- _YOUR GOAL_
The entries below contain a line with "brown screwdriver: 9 -> 8" and a line with "white glue stick: 4 -> 8". Retype exactly everything from the first down to the second, both included, and nothing else.
--- LISTED ENTRIES Enclosed Below ---
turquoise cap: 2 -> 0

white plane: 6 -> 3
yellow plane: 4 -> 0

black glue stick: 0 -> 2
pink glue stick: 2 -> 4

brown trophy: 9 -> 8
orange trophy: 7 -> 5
--- End of Enclosed LISTED ENTRIES ---
--- LISTED ENTRIES Enclosed Below ---
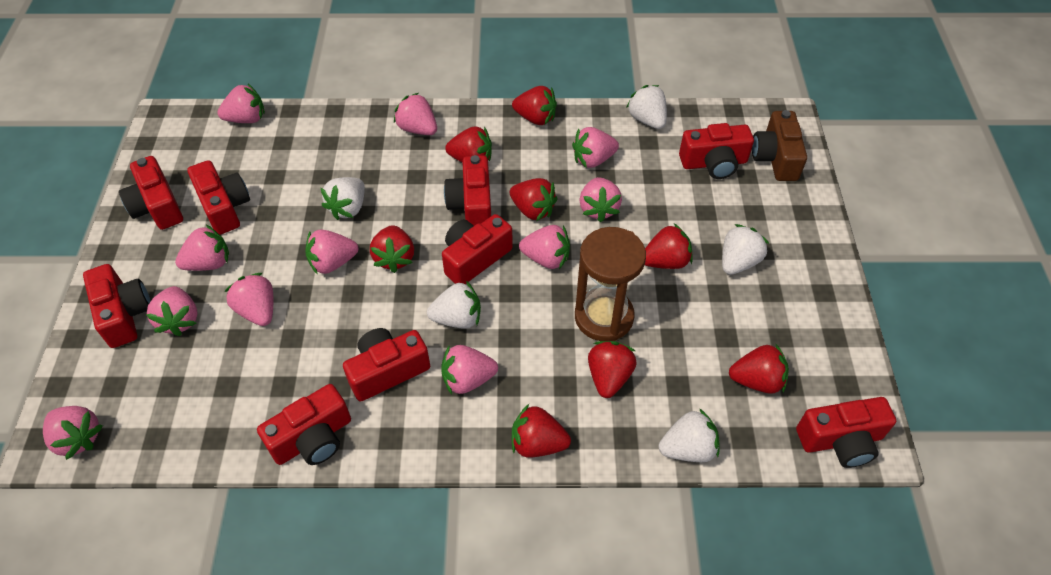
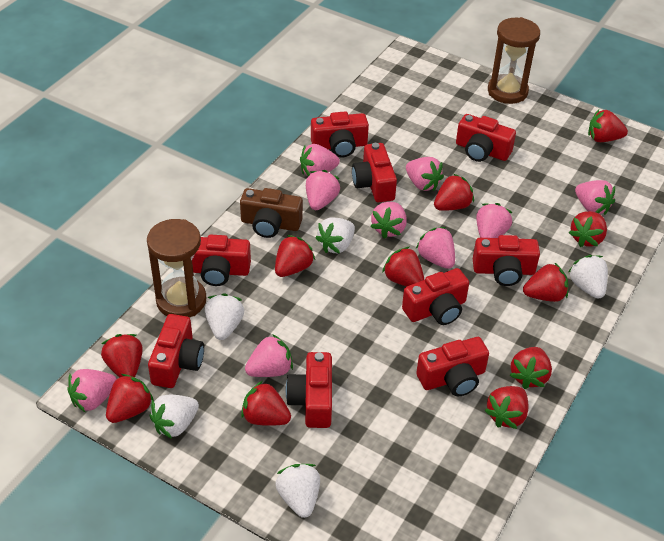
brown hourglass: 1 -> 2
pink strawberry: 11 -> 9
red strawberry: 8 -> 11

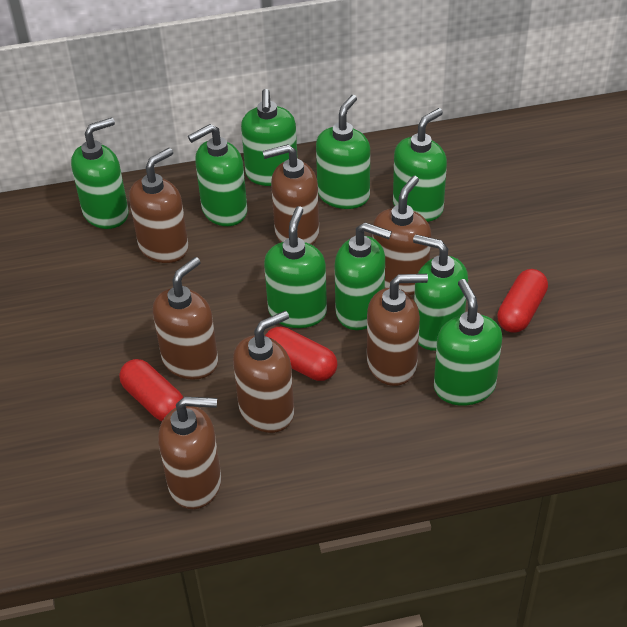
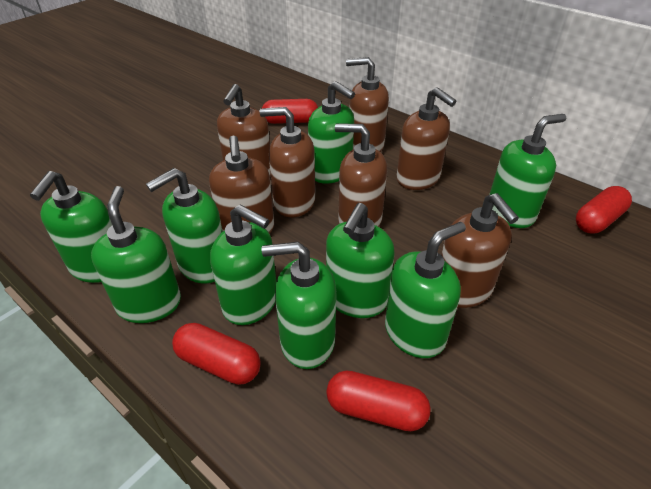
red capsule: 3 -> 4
--- End of Enclosed LISTED ENTRIES ---
--- LISTED ENTRIES Enclosed Below ---
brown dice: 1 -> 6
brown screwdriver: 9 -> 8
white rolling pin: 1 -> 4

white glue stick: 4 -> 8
--- End of Enclosed LISTED ENTRIES ---
- _OUTPUT BELOW_
brown screwdriver: 9 -> 8
white rolling pin: 1 -> 4

white glue stick: 4 -> 8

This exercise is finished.